**Directions**
Reproduce the complete set of records, exactly as they appear.

=== Begin Enclosure ===

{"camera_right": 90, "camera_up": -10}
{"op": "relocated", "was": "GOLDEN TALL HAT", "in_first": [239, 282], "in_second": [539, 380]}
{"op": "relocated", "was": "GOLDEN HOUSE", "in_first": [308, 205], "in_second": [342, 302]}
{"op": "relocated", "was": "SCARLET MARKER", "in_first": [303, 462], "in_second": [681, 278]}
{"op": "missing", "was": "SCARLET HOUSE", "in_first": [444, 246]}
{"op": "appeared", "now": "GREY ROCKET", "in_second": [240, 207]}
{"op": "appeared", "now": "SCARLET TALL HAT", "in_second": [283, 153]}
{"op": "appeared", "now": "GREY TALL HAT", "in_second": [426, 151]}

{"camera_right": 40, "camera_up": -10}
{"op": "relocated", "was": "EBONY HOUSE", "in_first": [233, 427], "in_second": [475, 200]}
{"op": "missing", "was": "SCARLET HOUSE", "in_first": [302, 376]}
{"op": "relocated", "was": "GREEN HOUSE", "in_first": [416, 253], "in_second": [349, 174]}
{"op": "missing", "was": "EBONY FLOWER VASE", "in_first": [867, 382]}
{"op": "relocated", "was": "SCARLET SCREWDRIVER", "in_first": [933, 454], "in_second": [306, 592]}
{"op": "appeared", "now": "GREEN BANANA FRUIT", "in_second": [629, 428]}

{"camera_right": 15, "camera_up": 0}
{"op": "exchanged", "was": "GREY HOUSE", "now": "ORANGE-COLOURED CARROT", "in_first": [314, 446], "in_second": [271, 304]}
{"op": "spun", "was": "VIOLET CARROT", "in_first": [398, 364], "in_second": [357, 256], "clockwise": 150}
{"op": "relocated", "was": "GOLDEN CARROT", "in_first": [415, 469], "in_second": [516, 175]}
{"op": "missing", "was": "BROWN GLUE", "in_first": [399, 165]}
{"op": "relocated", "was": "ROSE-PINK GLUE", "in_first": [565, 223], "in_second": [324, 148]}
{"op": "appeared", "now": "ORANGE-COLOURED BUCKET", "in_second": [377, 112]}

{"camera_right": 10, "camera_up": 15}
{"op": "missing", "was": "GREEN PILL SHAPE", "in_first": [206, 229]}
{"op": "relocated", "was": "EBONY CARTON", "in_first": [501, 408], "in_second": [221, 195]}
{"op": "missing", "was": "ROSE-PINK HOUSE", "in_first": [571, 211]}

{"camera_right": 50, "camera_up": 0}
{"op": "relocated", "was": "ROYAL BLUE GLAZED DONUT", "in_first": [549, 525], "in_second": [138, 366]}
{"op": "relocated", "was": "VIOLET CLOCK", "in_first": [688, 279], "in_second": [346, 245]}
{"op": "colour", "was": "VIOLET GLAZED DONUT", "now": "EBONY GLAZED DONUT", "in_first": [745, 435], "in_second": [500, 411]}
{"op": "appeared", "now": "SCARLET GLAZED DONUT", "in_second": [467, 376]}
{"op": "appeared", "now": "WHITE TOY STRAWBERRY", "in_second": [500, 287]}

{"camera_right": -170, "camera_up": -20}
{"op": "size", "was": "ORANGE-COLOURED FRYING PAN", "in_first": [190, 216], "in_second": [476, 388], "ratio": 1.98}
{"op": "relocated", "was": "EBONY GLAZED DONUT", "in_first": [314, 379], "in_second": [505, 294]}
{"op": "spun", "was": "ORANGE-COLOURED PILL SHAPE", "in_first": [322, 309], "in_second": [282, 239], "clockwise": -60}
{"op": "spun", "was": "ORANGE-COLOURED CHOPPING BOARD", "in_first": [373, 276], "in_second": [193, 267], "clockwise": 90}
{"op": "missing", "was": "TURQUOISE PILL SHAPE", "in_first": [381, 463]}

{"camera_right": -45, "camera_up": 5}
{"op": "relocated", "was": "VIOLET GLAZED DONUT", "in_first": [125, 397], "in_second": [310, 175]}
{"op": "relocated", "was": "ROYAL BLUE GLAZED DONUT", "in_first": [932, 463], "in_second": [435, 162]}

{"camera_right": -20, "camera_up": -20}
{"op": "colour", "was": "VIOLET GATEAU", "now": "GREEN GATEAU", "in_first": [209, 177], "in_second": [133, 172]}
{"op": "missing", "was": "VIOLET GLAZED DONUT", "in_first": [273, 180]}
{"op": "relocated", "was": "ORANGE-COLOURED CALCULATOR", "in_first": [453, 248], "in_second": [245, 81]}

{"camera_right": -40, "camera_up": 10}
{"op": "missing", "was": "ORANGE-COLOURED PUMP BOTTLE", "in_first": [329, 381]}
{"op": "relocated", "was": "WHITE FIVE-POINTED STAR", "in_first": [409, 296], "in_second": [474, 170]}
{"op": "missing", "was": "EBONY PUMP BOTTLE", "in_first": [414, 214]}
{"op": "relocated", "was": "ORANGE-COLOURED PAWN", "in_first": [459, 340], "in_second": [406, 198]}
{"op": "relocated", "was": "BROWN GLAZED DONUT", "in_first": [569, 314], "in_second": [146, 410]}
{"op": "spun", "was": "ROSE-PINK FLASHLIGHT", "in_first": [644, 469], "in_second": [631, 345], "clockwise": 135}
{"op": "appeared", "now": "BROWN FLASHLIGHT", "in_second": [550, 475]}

=== End Enclosure ===

**Exercise output**
{"camera_right": 90, "camera_up": -10}
{"op": "relocated", "was": "GOLDEN TALL HAT", "in_first": [239, 282], "in_second": [539, 380]}
{"op": "relocated", "was": "GOLDEN HOUSE", "in_first": [308, 205], "in_second": [342, 302]}
{"op": "relocated", "was": "SCARLET MARKER", "in_first": [303, 462], "in_second": [681, 278]}
{"op": "missing", "was": "SCARLET HOUSE", "in_first": [444, 246]}
{"op": "appeared", "now": "GREY ROCKET", "in_second": [240, 207]}
{"op": "appeared", "now": "SCARLET TALL HAT", "in_second": [283, 153]}
{"op": "appeared", "now": "GREY TALL HAT", "in_second": [426, 151]}

{"camera_right": 40, "camera_up": -10}
{"op": "relocated", "was": "EBONY HOUSE", "in_first": [233, 427], "in_second": [475, 200]}
{"op": "missing", "was": "SCARLET HOUSE", "in_first": [302, 376]}
{"op": "relocated", "was": "GREEN HOUSE", "in_first": [416, 253], "in_second": [349, 174]}
{"op": "missing", "was": "EBONY FLOWER VASE", "in_first": [867, 382]}
{"op": "relocated", "was": "SCARLET SCREWDRIVER", "in_first": [933, 454], "in_second": [306, 592]}
{"op": "appeared", "now": "GREEN BANANA FRUIT", "in_second": [629, 428]}

{"camera_right": 15, "camera_up": 0}
{"op": "exchanged", "was": "GREY HOUSE", "now": "ORANGE-COLOURED CARROT", "in_first": [314, 446], "in_second": [271, 304]}
{"op": "spun", "was": "VIOLET CARROT", "in_first": [398, 364], "in_second": [357, 256], "clockwise": 150}
{"op": "relocated", "was": "GOLDEN CARROT", "in_first": [415, 469], "in_second": [516, 175]}
{"op": "missing", "was": "BROWN GLUE", "in_first": [399, 165]}
{"op": "relocated", "was": "ROSE-PINK GLUE", "in_first": [565, 223], "in_second": [324, 148]}
{"op": "appeared", "now": "ORANGE-COLOURED BUCKET", "in_second": [377, 112]}

{"camera_right": 10, "camera_up": 15}
{"op": "missing", "was": "GREEN PILL SHAPE", "in_first": [206, 229]}
{"op": "relocated", "was": "EBONY CARTON", "in_first": [501, 408], "in_second": [221, 195]}
{"op": "missing", "was": "ROSE-PINK HOUSE", "in_first": [571, 211]}

{"camera_right": 50, "camera_up": 0}
{"op": "relocated", "was": "ROYAL BLUE GLAZED DONUT", "in_first": [549, 525], "in_second": [138, 366]}
{"op": "relocated", "was": "VIOLET CLOCK", "in_first": [688, 279], "in_second": [346, 245]}
{"op": "colour", "was": "VIOLET GLAZED DONUT", "now": "EBONY GLAZED DONUT", "in_first": [745, 435], "in_second": [500, 411]}
{"op": "appeared", "now": "SCARLET GLAZED DONUT", "in_second": [467, 376]}
{"op": "appeared", "now": "WHITE TOY STRAWBERRY", "in_second": [500, 287]}

{"camera_right": -170, "camera_up": -20}
{"op": "size", "was": "ORANGE-COLOURED FRYING PAN", "in_first": [190, 216], "in_second": [476, 388], "ratio": 1.98}
{"op": "relocated", "was": "EBONY GLAZED DONUT", "in_first": [314, 379], "in_second": [505, 294]}
{"op": "spun", "was": "ORANGE-COLOURED PILL SHAPE", "in_first": [322, 309], "in_second": [282, 239], "clockwise": -60}
{"op": "spun", "was": "ORANGE-COLOURED CHOPPING BOARD", "in_first": [373, 276], "in_second": [193, 267], "clockwise": 90}
{"op": "missing", "was": "TURQUOISE PILL SHAPE", "in_first": [381, 463]}

{"camera_right": -45, "camera_up": 5}
{"op": "relocated", "was": "VIOLET GLAZED DONUT", "in_first": [125, 397], "in_second": [310, 175]}
{"op": "relocated", "was": "ROYAL BLUE GLAZED DONUT", "in_first": [932, 463], "in_second": [435, 162]}

{"camera_right": -20, "camera_up": -20}
{"op": "colour", "was": "VIOLET GATEAU", "now": "GREEN GATEAU", "in_first": [209, 177], "in_second": [133, 172]}
{"op": "missing", "was": "VIOLET GLAZED DONUT", "in_first": [273, 180]}
{"op": "relocated", "was": "ORANGE-COLOURED CALCULATOR", "in_first": [453, 248], "in_second": [245, 81]}

{"camera_right": -40, "camera_up": 10}
{"op": "missing", "was": "ORANGE-COLOURED PUMP BOTTLE", "in_first": [329, 381]}
{"op": "relocated", "was": "WHITE FIVE-POINTED STAR", "in_first": [409, 296], "in_second": [474, 170]}
{"op": "missing", "was": "EBONY PUMP BOTTLE", "in_first": [414, 214]}
{"op": "relocated", "was": "ORANGE-COLOURED PAWN", "in_first": [459, 340], "in_second": [406, 198]}
{"op": "relocated", "was": "BROWN GLAZED DONUT", "in_first": [569, 314], "in_second": [146, 410]}
{"op": "spun", "was": "ROSE-PINK FLASHLIGHT", "in_first": [644, 469], "in_second": [631, 345], "clockwise": 135}
{"op": "appeared", "now": "BROWN FLASHLIGHT", "in_second": [550, 475]}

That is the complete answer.